**Assignment**:
Write out the entries from the line with "Question: Which object is the farthest from laundry" up to and including the line with "Identify the location of free point", swapping "cardboard box" for "storage box" and changing nothing else. Give only those lines, and leave the pictures out.

[Opening Given data section]

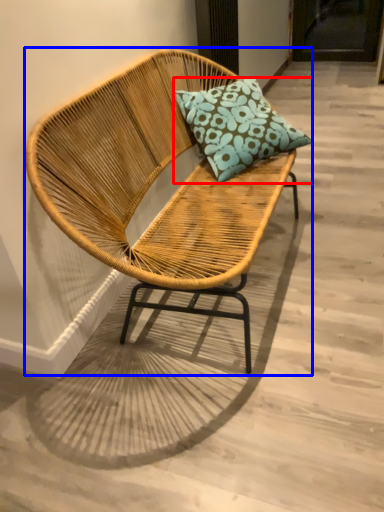
Question: Among these objects, which one is farthest to the camera, pillow (highlighted by a red box) or chair (highlighted by a blue box)?

Choices:
 (A) pillow
 (B) chair

Answer: (A)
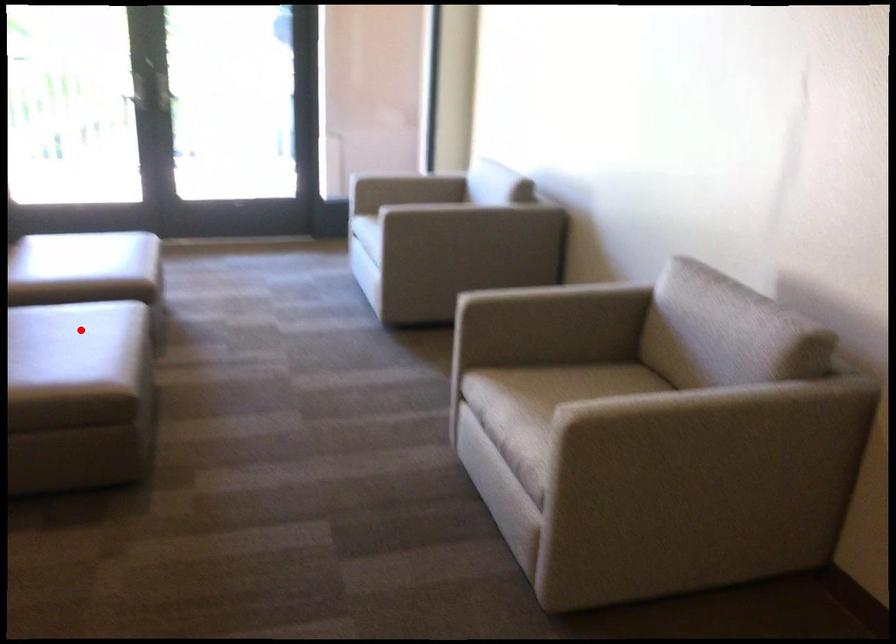
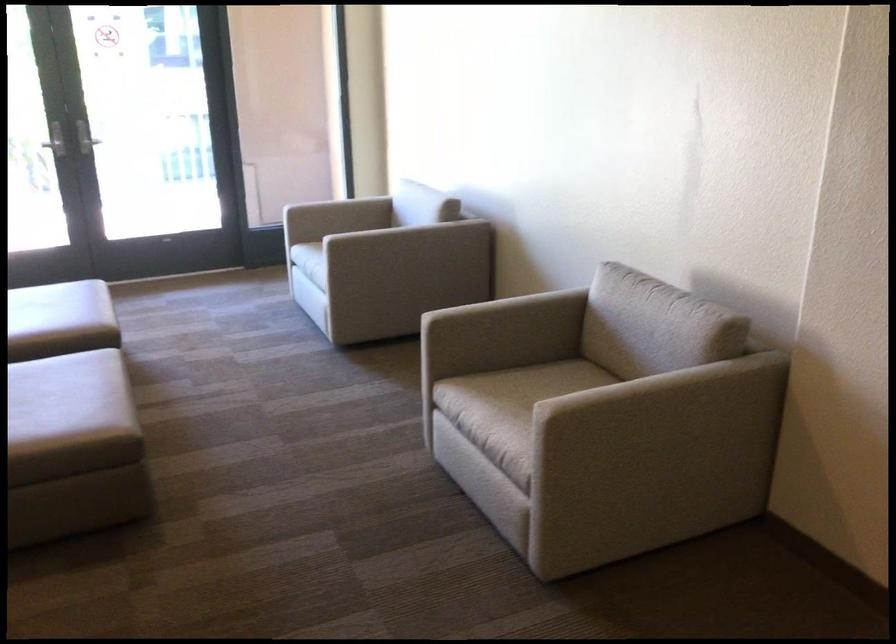
The point at the highlighted location is marked in the first image. Where is the corresponding point in the second image?

(65, 384)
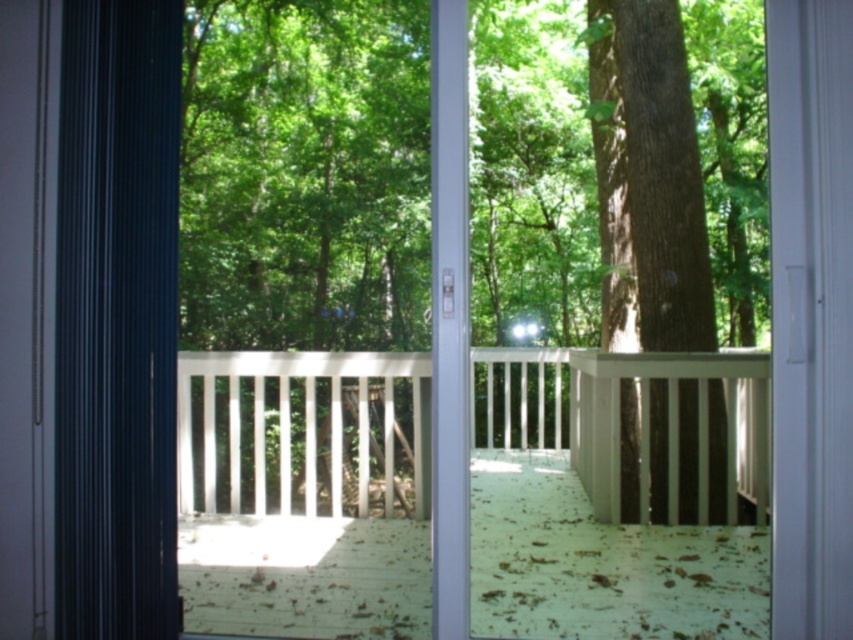
Question: Where is white wooden porch at center located in relation to brown rough bark tree at center in the image?

Choices:
 (A) right
 (B) left

Answer: (B)

Question: Which object is the closest to the white wooden porch at center?

Choices:
 (A) brown rough bark tree at center
 (B) black fabric curtain at left

Answer: (A)

Question: Estimate the real-world distances between objects in this image. Which object is farther from the brown rough bark tree at center?

Choices:
 (A) white wooden porch at center
 (B) black fabric curtain at left

Answer: (B)

Question: Is black fabric curtain at left thinner than brown rough bark tree at center?

Choices:
 (A) no
 (B) yes

Answer: (B)

Question: Which of the following is the closest to the observer?

Choices:
 (A) (602, 100)
 (B) (737, 426)

Answer: (B)

Question: In this image, where is white wooden porch at center located relative to brown rough bark tree at center?

Choices:
 (A) above
 (B) below

Answer: (B)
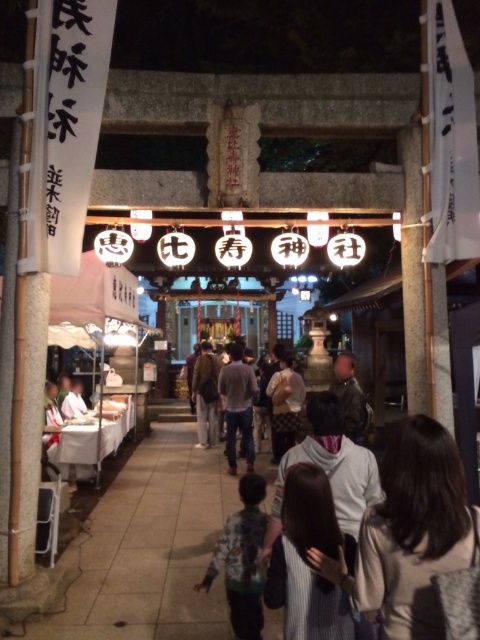
Question: Which object is the farthest from the camouflage jacket at center?

Choices:
 (A) plaid fabric shirt at center
 (B) brown leather jacket at center

Answer: (B)

Question: Which of the following is the farthest from the observer?

Choices:
 (A) (276, 452)
 (B) (228, 445)
 (C) (250, 480)

Answer: (A)

Question: Is the position of camouflage jacket at center less distant than that of dark gray sweater at center?

Choices:
 (A) no
 (B) yes

Answer: (B)

Question: Which point is closer to the camera?

Choices:
 (A) plaid fabric shirt at center
 (B) camouflage jacket at center
 (C) dark gray sweater at center
 (D) brown leather jacket at center

Answer: (B)

Question: Where is camouflage jacket at center located in relation to plaid fabric shirt at center in the image?

Choices:
 (A) right
 (B) left

Answer: (B)

Question: Does plaid fabric shirt at center have a greater width compared to brown leather jacket at center?

Choices:
 (A) yes
 (B) no

Answer: (B)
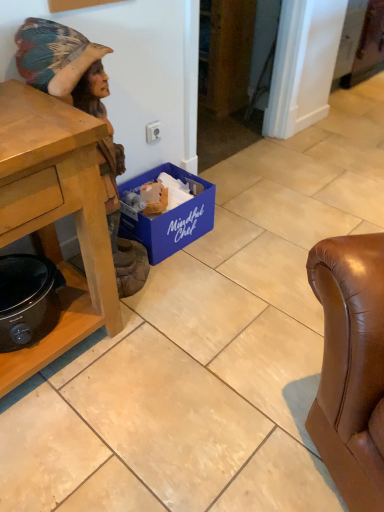
Question: From the image's perspective, does wooden statue at left appear higher than black matte slow cooker at lower left?

Choices:
 (A) yes
 (B) no

Answer: (A)

Question: Can you confirm if wooden statue at left is wider than black matte slow cooker at lower left?

Choices:
 (A) no
 (B) yes

Answer: (B)

Question: Can you confirm if wooden statue at left is positioned to the right of black matte slow cooker at lower left?

Choices:
 (A) yes
 (B) no

Answer: (A)

Question: Is wooden statue at left closer to camera compared to black matte slow cooker at lower left?

Choices:
 (A) yes
 (B) no

Answer: (A)

Question: Would you say wooden statue at left is a long distance from black matte slow cooker at lower left?

Choices:
 (A) yes
 (B) no

Answer: (B)

Question: Is the surface of wooden statue at left in direct contact with black matte slow cooker at lower left?

Choices:
 (A) yes
 (B) no

Answer: (B)

Question: Is black matte slow cooker at lower left shorter than blue cardboard box at lower center?

Choices:
 (A) no
 (B) yes

Answer: (B)

Question: Considering the relative positions of black matte slow cooker at lower left and blue cardboard box at lower center in the image provided, is black matte slow cooker at lower left to the right of blue cardboard box at lower center from the viewer's perspective?

Choices:
 (A) yes
 (B) no

Answer: (B)

Question: Does black matte slow cooker at lower left have a larger size compared to blue cardboard box at lower center?

Choices:
 (A) no
 (B) yes

Answer: (A)

Question: Is black matte slow cooker at lower left aimed at blue cardboard box at lower center?

Choices:
 (A) no
 (B) yes

Answer: (A)

Question: Does black matte slow cooker at lower left have a greater height compared to blue cardboard box at lower center?

Choices:
 (A) no
 (B) yes

Answer: (A)

Question: Is black matte slow cooker at lower left at the left side of blue cardboard box at lower center?

Choices:
 (A) no
 (B) yes

Answer: (B)

Question: Are black matte slow cooker at lower left and wooden statue at left beside each other?

Choices:
 (A) no
 (B) yes

Answer: (A)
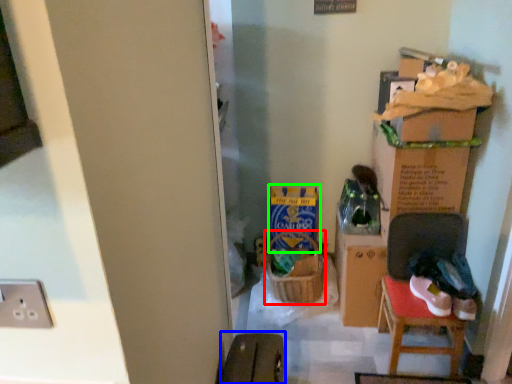
Question: Which object is the farthest from laundry basket (highlighted by a red box)? Choose among these: armchair (highlighted by a blue box) or cardboard box (highlighted by a green box).

Choices:
 (A) armchair
 (B) cardboard box

Answer: (A)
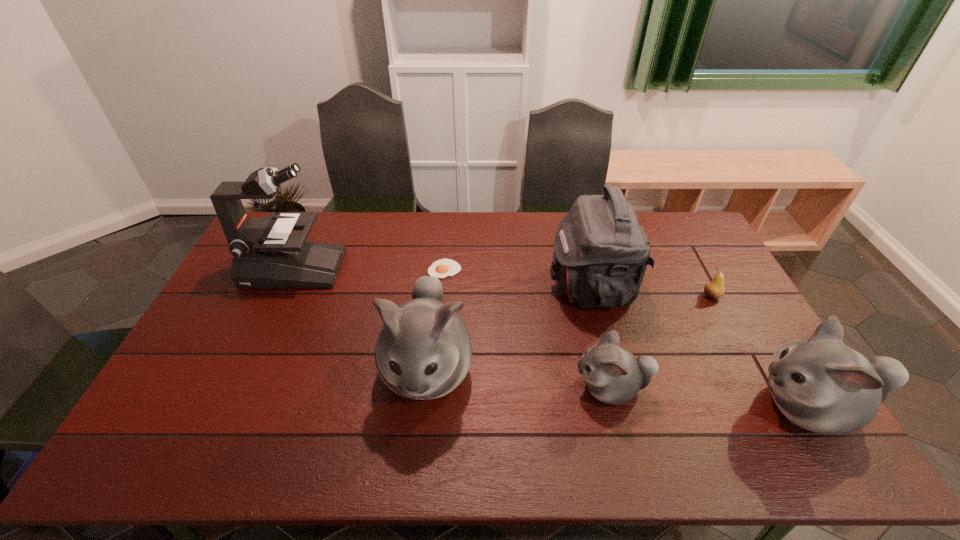
Where is `free space at the right edge of the desktop`? This screenshot has height=540, width=960. free space at the right edge of the desktop is located at coordinates (701, 295).

Identify the location of free point at the near left corner. (162, 401).

Where is `free space at the far right corner of the desktop`? This screenshot has height=540, width=960. free space at the far right corner of the desktop is located at coordinates (689, 214).

This screenshot has height=540, width=960. Identify the location of free spot between the shoulder bag and the leftmost hamster. (509, 328).

You are a GUI agent. You are given a task and a screenshot of the screen. Output one action in this format:
    pyautogui.click(x=<x>, y=<y>)
    Task: Click on the vacant space in between the shoulder bag and the leftmost hamster
    This screenshot has width=960, height=540.
    Given the screenshot: What is the action you would take?
    pyautogui.click(x=509, y=328)

This screenshot has width=960, height=540. What are the coordinates of `empty space between the shortest object and the shoulder bag` in the screenshot? It's located at (517, 278).

At what (x,y) coordinates should I click in order to perform the action: click on empty location between the leftmost hamster and the shoulder bag. Please return your answer as a coordinate pair (x, y). This screenshot has width=960, height=540. Looking at the image, I should click on (509, 328).

Find the location of a particular element. Image resolution: width=960 pixels, height=540 pixels. the fifth closest object relative to the microscope is located at coordinates (714, 289).

Identify which object is located as the second nearest to the leftmost object. Please provide its 2D coordinates. Your answer should be formatted as a tuple, i.e. [(x, y)], where the tuple contains the x and y coordinates of a point satisfying the conditions above.

[(442, 268)]

Point out which hamster is positioned as the nearest to the shortest hamster. Please provide its 2D coordinates. Your answer should be formatted as a tuple, i.e. [(x, y)], where the tuple contains the x and y coordinates of a point satisfying the conditions above.

[(822, 385)]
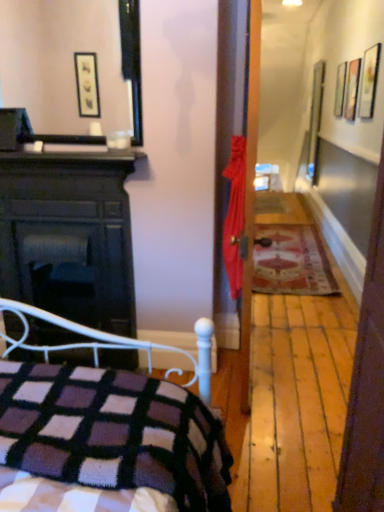
Where is `empty space that is ontop of dark wood fireplace at left (from a real-world perspective)`? empty space that is ontop of dark wood fireplace at left (from a real-world perspective) is located at coordinates (61, 159).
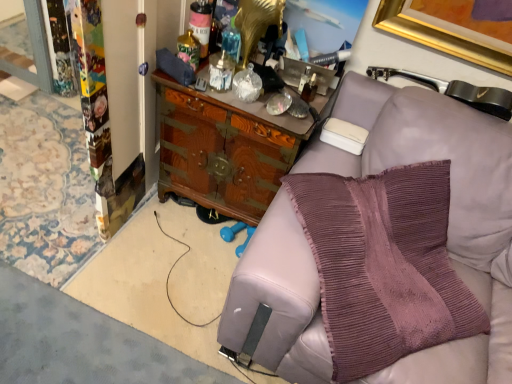
Identify the location of vacant area that is in front of wooden cabinet at center. This screenshot has width=512, height=384. (173, 264).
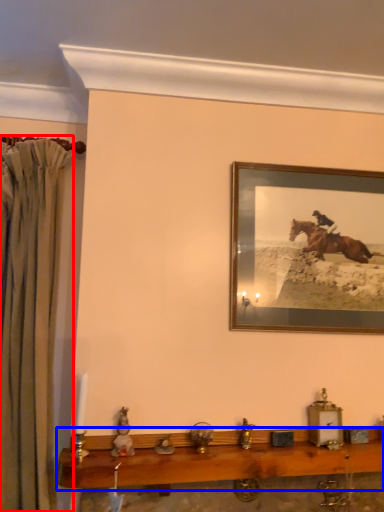
Question: Which object is closer to the camera taking this photo, curtain (highlighted by a red box) or table (highlighted by a blue box)?

Choices:
 (A) curtain
 (B) table

Answer: (B)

[Closing Given data section]

**Completed task**:
Question: Which object is the farthest from laundry basket (highlighted by a red box)? Choose among these: armchair (highlighted by a blue box) or storage box (highlighted by a green box).

Choices:
 (A) armchair
 (B) storage box

Answer: (A)
Where is `free space at the right edge of the desktop`? This screenshot has height=540, width=960. free space at the right edge of the desktop is located at coordinates (701, 295).

Identify the location of free point at the near left corner. (162, 401).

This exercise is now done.